*TASK TO CARRY OUT*
From the entries below, copy every line that has the word "purple".

*MATERIAL FOR THIS TASK*
╭──
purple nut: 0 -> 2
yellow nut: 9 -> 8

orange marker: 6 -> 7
╰──
╭──
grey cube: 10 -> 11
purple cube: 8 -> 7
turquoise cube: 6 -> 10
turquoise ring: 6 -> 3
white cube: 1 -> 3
╰──
╭──
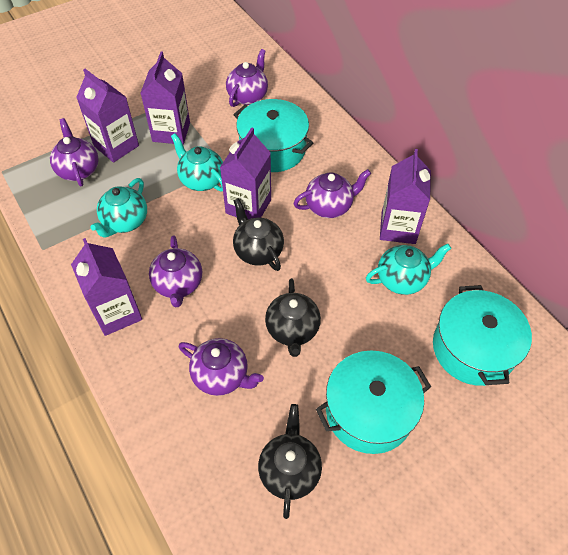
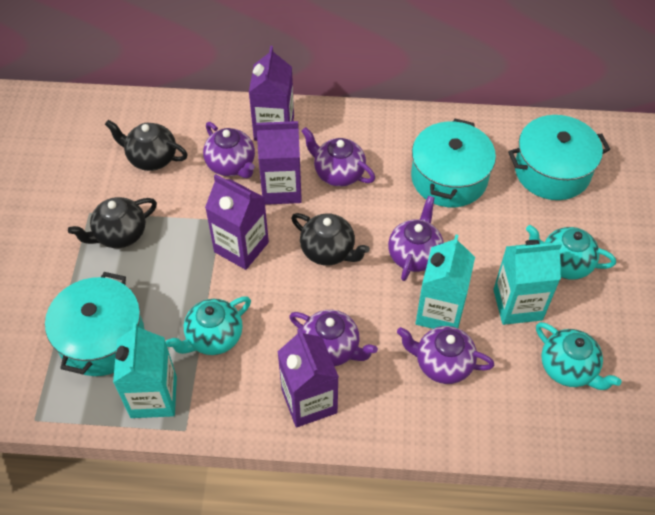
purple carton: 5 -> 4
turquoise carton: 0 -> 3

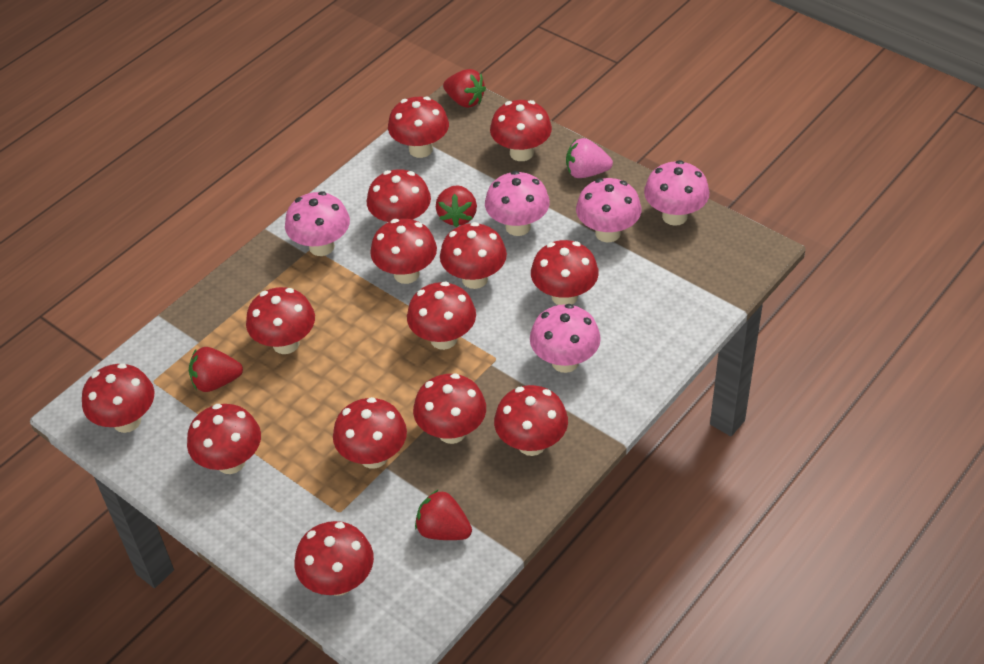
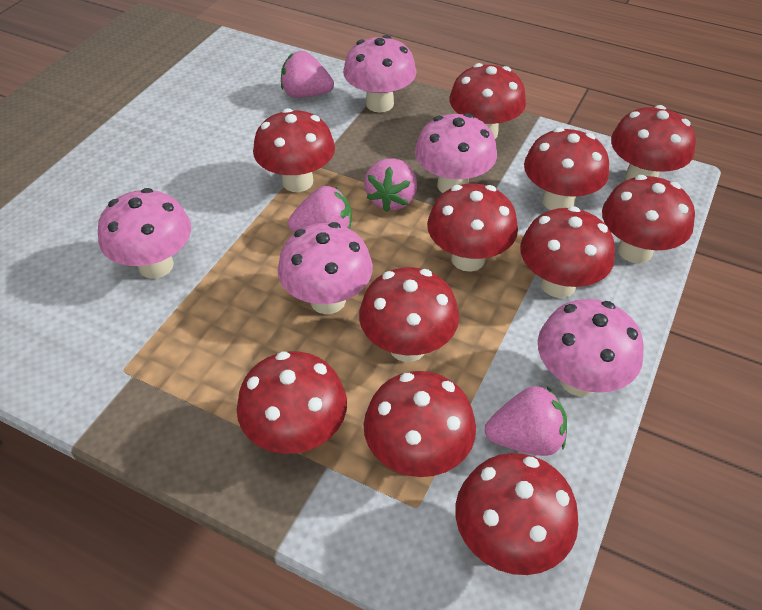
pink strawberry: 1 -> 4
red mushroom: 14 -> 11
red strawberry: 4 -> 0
╰──
*RESPONSE AREA*
purple nut: 0 -> 2
purple cube: 8 -> 7
purple carton: 5 -> 4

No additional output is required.